* _Problem to solve_: Down to the last line, reproduce the data that follows, but skip the pictures.

* _Image change detection data_:
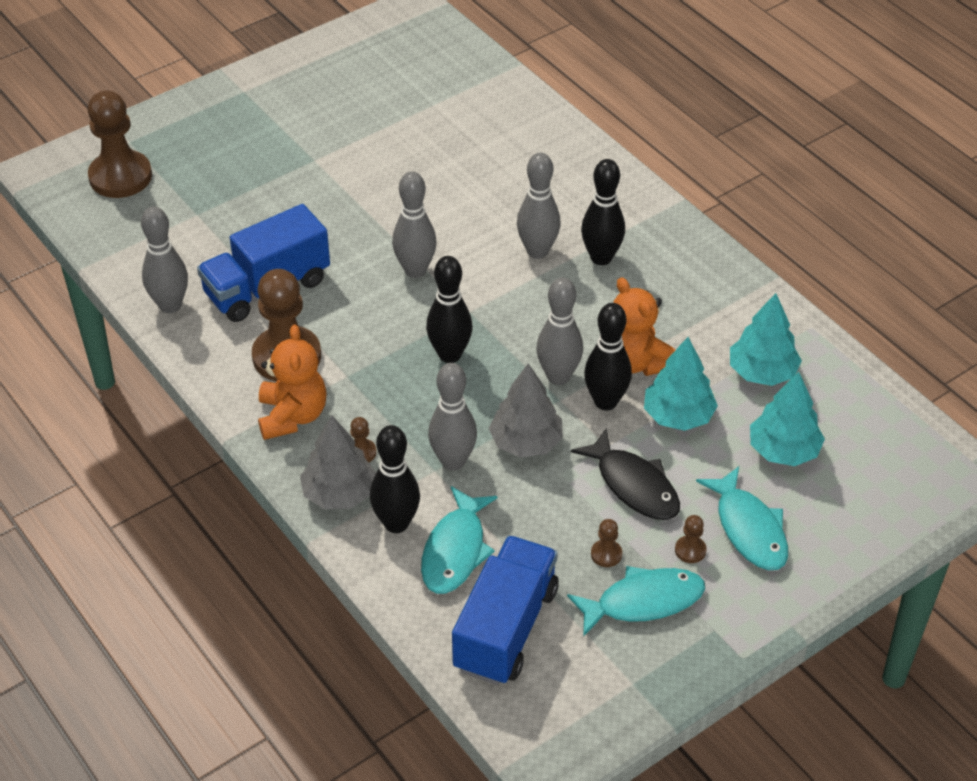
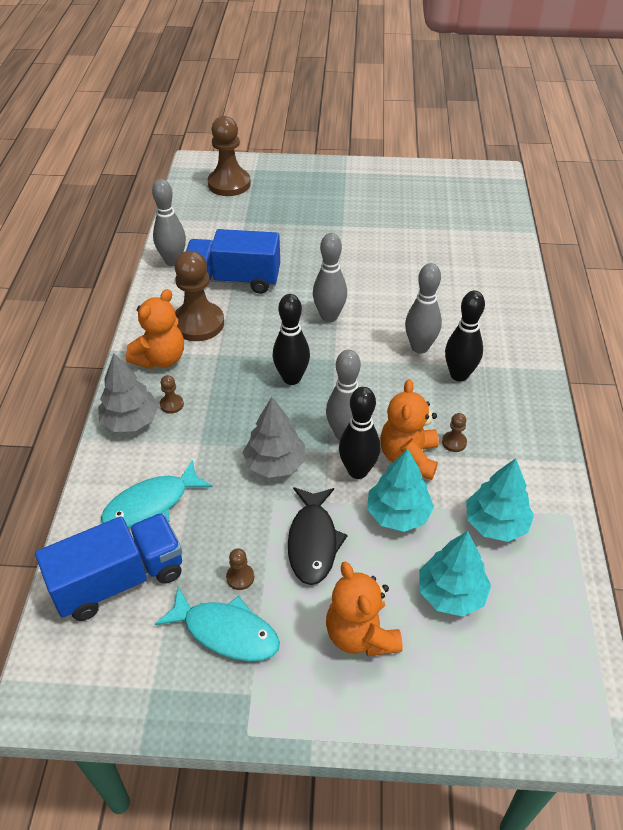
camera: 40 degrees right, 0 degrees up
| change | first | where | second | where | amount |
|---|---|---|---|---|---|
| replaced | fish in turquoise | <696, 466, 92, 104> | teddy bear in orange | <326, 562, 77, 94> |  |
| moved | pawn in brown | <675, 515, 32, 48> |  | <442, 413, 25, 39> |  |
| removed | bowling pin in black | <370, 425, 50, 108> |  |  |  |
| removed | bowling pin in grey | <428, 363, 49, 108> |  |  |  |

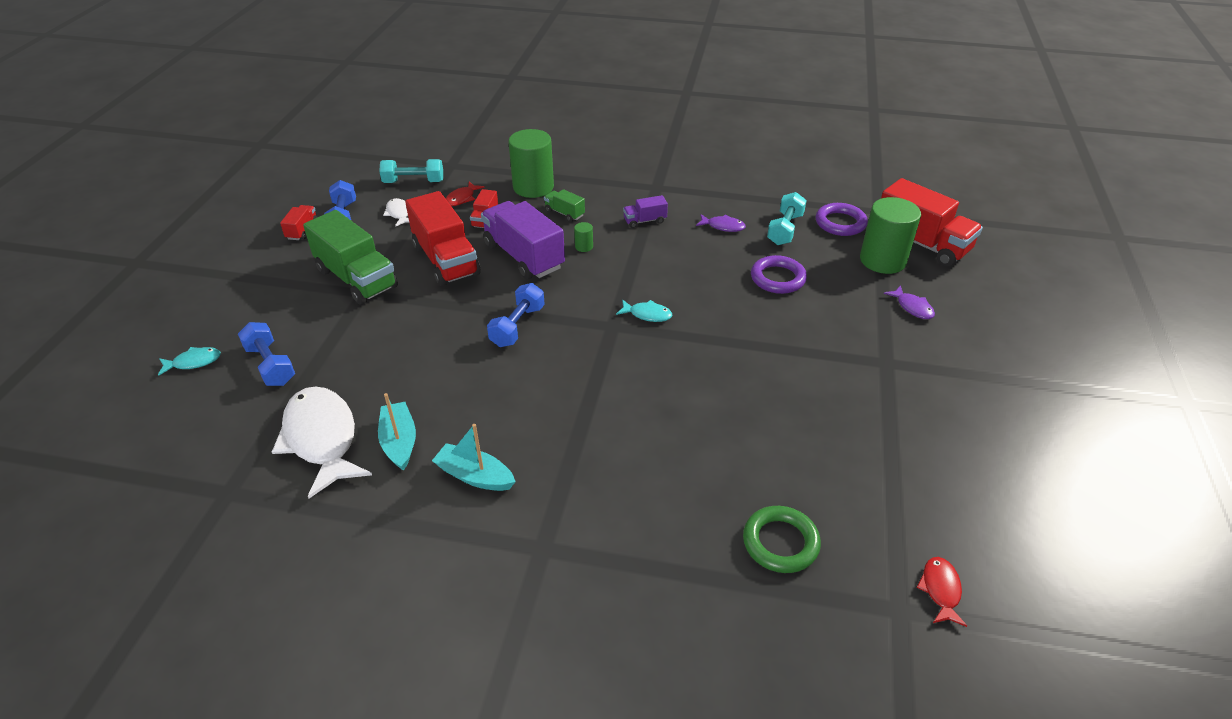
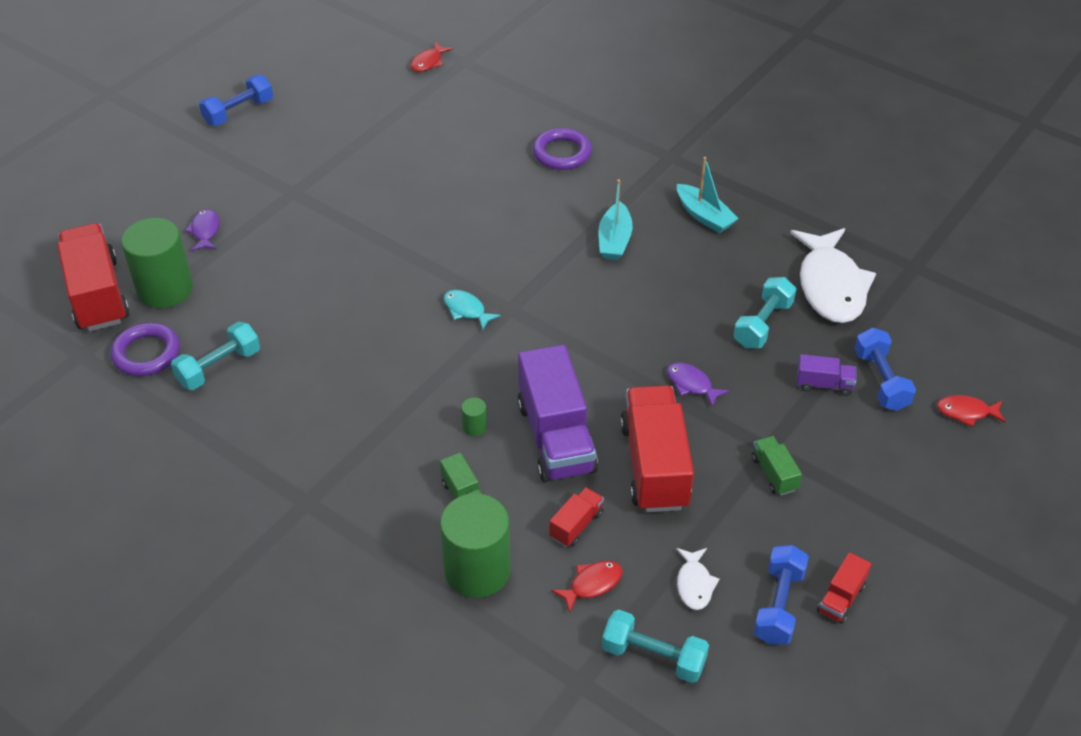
camera: 155 degrees left, 5 degrees up
| change | first | where | second | where | amount |
|---|---|---|---|---|---|
| moved | dumbbell in blue | <487, 283, 58, 64> |  | <199, 75, 74, 51> |  |
| moved | ring in purple | <751, 255, 56, 39> |  | <533, 128, 59, 42> |  |
| moved | boat in turquoise | <378, 393, 38, 78> |  | <598, 179, 35, 81> |  |
| moved | fish in purple | <696, 214, 50, 18> |  | <667, 362, 62, 45> |  |
| added |  |  | dumbbell in turquoise | <734, 277, 62, 71> |  |
| resized | truck in green | <303, 210, 95, 95> |  | <752, 436, 50, 60> | x0.46 |
| moved | truck in purple | <623, 195, 45, 33> |  | <797, 354, 59, 42> |  |
| recoloured | fish in turquoise | <158, 347, 63, 29> | fish in red | <937, 395, 69, 32> |  |
| removed | ring in green | <743, 506, 78, 67> |  |  |  |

* _Exercise answer_:
camera: 40 degrees right, 0 degrees up
| change | first | where | second | where | amount |
|---|---|---|---|---|---|
| replaced | fish in turquoise | <696, 466, 92, 104> | teddy bear in orange | <326, 562, 77, 94> |  |
| moved | pawn in brown | <675, 515, 32, 48> |  | <442, 413, 25, 39> |  |
| removed | bowling pin in black | <370, 425, 50, 108> |  |  |  |
| removed | bowling pin in grey | <428, 363, 49, 108> |  |  |  |

camera: 155 degrees left, 5 degrees up
| change | first | where | second | where | amount |
|---|---|---|---|---|---|
| moved | dumbbell in blue | <487, 283, 58, 64> |  | <199, 75, 74, 51> |  |
| moved | ring in purple | <751, 255, 56, 39> |  | <533, 128, 59, 42> |  |
| moved | boat in turquoise | <378, 393, 38, 78> |  | <598, 179, 35, 81> |  |
| moved | fish in purple | <696, 214, 50, 18> |  | <667, 362, 62, 45> |  |
| added |  |  | dumbbell in turquoise | <734, 277, 62, 71> |  |
| resized | truck in green | <303, 210, 95, 95> |  | <752, 436, 50, 60> | x0.46 |
| moved | truck in purple | <623, 195, 45, 33> |  | <797, 354, 59, 42> |  |
| recoloured | fish in turquoise | <158, 347, 63, 29> | fish in red | <937, 395, 69, 32> |  |
| removed | ring in green | <743, 506, 78, 67> |  |  |  |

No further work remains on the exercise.